(Beginning of Exercise material)

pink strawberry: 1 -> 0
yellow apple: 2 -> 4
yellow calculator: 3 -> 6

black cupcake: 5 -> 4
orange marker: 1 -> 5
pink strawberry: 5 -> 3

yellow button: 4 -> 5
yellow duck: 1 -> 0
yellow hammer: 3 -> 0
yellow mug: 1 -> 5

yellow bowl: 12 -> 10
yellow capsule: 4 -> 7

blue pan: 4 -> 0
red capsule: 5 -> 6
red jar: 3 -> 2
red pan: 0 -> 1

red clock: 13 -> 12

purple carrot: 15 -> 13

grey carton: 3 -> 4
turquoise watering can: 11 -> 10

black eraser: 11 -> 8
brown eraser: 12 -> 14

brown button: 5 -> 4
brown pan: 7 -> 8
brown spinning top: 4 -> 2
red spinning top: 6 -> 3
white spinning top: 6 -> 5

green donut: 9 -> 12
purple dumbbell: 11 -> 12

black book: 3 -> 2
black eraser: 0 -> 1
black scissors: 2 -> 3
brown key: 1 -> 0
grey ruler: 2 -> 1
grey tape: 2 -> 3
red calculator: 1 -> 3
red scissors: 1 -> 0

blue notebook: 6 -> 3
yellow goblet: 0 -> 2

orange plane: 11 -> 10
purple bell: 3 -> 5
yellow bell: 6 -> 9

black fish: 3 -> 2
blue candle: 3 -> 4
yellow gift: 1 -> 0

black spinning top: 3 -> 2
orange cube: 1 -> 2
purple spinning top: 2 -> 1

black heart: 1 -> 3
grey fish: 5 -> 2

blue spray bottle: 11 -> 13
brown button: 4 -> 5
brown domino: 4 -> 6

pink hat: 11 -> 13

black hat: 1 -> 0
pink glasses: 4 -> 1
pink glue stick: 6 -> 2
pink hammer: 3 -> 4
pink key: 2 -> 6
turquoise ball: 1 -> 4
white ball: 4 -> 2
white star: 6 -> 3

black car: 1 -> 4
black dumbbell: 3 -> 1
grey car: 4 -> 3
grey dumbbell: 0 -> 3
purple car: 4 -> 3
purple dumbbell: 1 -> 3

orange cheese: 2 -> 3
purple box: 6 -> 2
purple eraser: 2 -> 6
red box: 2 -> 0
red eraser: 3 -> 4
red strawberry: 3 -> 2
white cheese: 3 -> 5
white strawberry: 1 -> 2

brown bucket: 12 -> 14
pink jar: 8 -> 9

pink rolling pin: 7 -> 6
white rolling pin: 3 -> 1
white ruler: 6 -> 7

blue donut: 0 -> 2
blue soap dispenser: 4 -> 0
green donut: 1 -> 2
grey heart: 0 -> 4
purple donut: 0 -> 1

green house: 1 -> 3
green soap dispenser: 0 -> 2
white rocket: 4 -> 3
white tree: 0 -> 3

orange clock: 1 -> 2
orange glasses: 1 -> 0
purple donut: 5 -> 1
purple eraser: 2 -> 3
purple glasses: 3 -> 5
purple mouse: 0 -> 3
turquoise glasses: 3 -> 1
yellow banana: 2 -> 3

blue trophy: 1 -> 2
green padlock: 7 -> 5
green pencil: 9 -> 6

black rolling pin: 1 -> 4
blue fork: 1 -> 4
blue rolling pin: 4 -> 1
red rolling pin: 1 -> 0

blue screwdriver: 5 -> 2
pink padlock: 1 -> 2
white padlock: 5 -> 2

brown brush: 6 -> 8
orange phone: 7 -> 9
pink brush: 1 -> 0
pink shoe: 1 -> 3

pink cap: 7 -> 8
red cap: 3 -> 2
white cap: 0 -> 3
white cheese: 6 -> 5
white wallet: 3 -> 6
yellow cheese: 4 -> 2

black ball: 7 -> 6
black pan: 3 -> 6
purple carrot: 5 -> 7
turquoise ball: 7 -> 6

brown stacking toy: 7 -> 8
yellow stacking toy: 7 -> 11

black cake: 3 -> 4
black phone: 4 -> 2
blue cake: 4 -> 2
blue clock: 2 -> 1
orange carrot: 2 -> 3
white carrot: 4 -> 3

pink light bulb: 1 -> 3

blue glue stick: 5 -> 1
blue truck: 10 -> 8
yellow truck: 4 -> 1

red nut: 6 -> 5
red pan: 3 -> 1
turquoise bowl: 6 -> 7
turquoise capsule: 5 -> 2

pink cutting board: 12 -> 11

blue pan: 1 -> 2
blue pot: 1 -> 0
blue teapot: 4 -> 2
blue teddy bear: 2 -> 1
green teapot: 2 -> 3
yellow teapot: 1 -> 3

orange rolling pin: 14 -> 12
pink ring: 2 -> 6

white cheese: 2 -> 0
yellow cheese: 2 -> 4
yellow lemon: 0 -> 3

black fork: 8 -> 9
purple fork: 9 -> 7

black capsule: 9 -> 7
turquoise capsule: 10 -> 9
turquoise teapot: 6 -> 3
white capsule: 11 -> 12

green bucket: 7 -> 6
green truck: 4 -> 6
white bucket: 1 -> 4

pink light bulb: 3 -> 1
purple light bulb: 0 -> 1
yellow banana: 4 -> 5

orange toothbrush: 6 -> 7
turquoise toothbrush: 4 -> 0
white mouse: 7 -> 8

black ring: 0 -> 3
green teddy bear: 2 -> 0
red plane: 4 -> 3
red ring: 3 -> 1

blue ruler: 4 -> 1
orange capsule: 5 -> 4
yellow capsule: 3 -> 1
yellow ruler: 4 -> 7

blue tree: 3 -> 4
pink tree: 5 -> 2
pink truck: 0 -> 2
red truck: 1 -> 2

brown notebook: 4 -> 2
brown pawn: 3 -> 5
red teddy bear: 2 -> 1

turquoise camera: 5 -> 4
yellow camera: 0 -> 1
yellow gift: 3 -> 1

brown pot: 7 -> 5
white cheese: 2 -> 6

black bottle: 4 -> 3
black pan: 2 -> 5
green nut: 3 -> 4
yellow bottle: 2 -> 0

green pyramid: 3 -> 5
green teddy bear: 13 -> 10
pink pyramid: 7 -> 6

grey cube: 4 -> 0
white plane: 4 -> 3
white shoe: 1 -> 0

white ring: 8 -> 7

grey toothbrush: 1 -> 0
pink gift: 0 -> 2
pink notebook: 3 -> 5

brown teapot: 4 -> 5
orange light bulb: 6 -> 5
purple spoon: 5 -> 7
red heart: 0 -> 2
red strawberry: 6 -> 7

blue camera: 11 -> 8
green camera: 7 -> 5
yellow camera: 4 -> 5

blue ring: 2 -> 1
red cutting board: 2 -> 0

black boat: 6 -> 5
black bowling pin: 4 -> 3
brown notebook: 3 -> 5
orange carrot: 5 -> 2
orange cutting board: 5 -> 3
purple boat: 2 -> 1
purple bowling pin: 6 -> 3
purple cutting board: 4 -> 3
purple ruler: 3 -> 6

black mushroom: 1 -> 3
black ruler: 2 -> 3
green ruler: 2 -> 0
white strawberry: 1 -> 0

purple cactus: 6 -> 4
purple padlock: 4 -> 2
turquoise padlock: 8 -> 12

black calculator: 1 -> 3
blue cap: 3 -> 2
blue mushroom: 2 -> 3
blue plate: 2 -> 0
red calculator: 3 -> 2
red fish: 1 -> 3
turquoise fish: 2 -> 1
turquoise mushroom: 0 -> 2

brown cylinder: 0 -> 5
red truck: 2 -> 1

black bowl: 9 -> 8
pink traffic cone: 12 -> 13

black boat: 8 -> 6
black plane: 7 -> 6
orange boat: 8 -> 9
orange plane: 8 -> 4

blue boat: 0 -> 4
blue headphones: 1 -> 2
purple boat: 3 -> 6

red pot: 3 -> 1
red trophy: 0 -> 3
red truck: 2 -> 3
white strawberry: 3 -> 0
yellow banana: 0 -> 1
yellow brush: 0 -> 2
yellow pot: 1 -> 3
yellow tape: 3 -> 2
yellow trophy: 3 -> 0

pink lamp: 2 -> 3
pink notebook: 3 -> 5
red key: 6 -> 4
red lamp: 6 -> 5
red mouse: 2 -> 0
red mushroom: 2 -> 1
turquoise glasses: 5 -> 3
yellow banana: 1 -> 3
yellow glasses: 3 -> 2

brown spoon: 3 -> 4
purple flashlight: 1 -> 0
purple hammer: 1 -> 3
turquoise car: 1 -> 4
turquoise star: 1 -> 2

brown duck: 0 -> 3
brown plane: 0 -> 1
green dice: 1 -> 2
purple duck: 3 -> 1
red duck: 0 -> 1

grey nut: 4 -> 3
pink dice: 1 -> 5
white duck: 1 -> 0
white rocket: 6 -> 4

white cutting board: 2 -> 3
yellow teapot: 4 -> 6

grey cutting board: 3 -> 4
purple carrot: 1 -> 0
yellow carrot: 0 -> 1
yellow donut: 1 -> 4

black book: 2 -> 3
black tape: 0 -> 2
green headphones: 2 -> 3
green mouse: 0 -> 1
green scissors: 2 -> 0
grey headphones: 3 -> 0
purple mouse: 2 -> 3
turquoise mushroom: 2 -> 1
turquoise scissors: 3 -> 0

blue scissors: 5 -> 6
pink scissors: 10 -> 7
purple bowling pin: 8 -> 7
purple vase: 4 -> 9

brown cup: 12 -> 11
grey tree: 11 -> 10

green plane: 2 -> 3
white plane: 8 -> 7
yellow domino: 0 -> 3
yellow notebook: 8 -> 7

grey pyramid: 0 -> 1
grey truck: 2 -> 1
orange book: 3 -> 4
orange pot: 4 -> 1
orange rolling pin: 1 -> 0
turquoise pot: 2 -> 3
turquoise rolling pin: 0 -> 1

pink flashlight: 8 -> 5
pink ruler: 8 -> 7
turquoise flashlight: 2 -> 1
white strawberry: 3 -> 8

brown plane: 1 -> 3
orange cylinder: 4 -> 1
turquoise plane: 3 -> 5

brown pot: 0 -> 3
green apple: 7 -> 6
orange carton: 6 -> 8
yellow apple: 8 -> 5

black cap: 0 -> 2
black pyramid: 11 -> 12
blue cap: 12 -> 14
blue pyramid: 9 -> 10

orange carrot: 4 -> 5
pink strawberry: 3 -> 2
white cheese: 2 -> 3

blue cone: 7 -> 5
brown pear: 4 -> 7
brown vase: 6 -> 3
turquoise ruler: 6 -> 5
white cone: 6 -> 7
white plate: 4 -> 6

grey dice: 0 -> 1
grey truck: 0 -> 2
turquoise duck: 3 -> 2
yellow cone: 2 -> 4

(End of Exercise material)

— Aim of the task —
Your answer must be a copy of every line in the data above that holds the string "clock".

— Your response —
red clock: 13 -> 12
orange clock: 1 -> 2
blue clock: 2 -> 1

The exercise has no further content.